Print only the closing part of the entries. It starts at the line containing "grey robot: [58,163,145,271]" and includes the final line, exactly as written.

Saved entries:
######

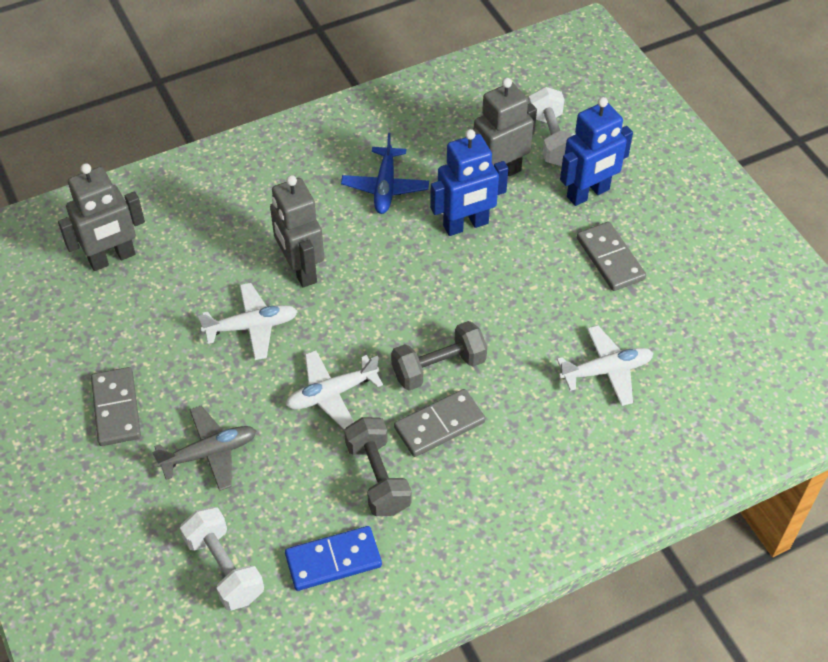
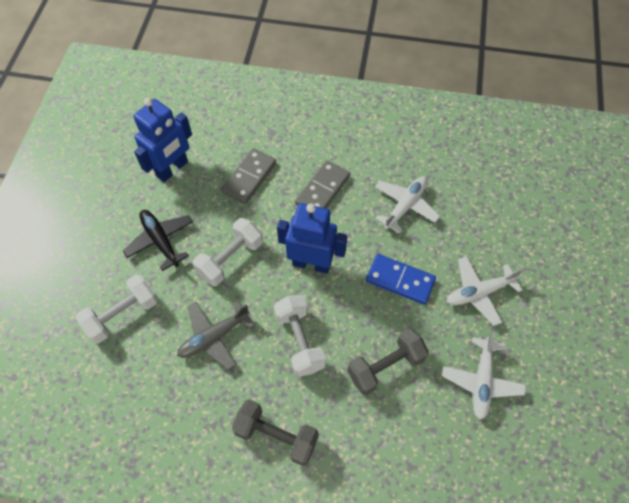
black plane: none = 0 -> [123,210,193,271] = 1
blue plane: [341,133,429,214] = 1 -> none = 0
grey domino: [91,367,141,446] [394,389,485,457] [577,222,646,291] = 3 -> [221,148,276,204] [295,160,350,208] = 2
grey robot: [58,163,145,271] [270,175,324,288] [472,78,537,176] = 3 -> none = 0
white dumbbell: [180,507,264,611] [528,87,576,166] = 2 -> [76,274,158,344] [192,218,263,286] [274,295,326,377] = 3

######

* **YOUR SOLUTION**:
grey robot: [58,163,145,271] [270,175,324,288] [472,78,537,176] = 3 -> none = 0
white dumbbell: [180,507,264,611] [528,87,576,166] = 2 -> [76,274,158,344] [192,218,263,286] [274,295,326,377] = 3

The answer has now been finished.